▸ **TASK OBJECTIVE**: Find how many lines below hold "blue", then state that number by itself.

▸ **SUPPLIED DATA**:
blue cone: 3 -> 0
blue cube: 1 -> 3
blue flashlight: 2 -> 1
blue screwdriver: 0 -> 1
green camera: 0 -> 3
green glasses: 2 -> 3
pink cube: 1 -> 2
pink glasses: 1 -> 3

▸ **EXERCISE OUTPUT**: 4